INFORMATION SUPPLIED =>

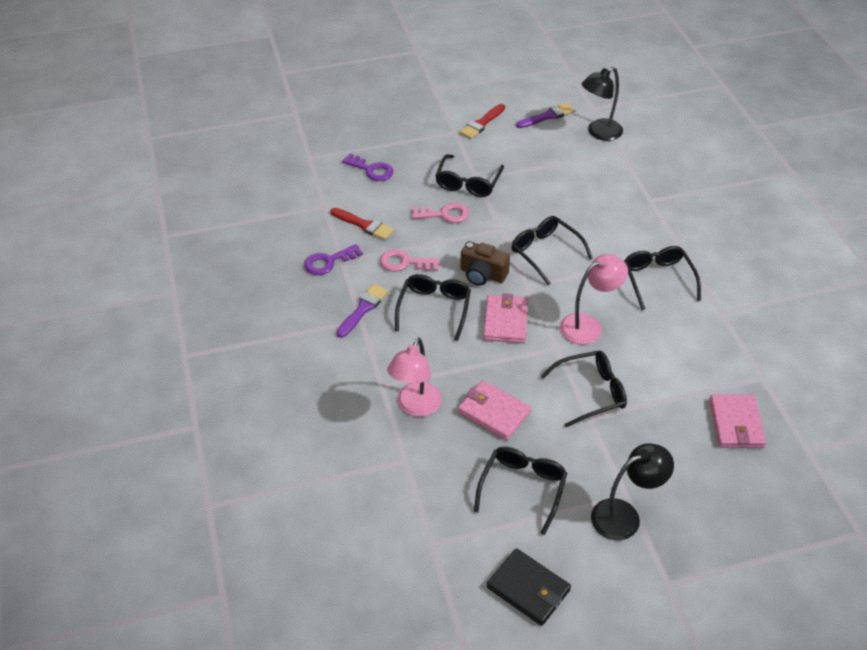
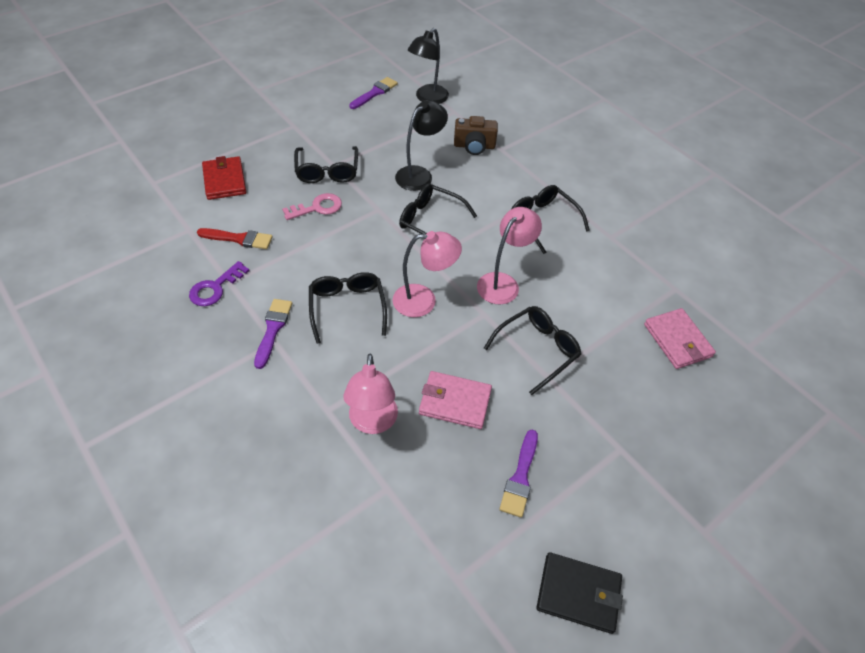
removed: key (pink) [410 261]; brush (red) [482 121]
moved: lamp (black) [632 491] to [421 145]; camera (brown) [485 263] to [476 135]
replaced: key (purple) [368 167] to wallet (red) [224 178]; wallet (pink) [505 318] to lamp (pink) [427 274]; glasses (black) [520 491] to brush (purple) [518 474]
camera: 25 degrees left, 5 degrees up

PROBLEM =>
Would you show each line of the listing above that has the string "lamp"?

ANSWER BOX =>
moved: lamp (black) [632 491] to [421 145]; camera (brown) [485 263] to [476 135]
replaced: key (purple) [368 167] to wallet (red) [224 178]; wallet (pink) [505 318] to lamp (pink) [427 274]; glasses (black) [520 491] to brush (purple) [518 474]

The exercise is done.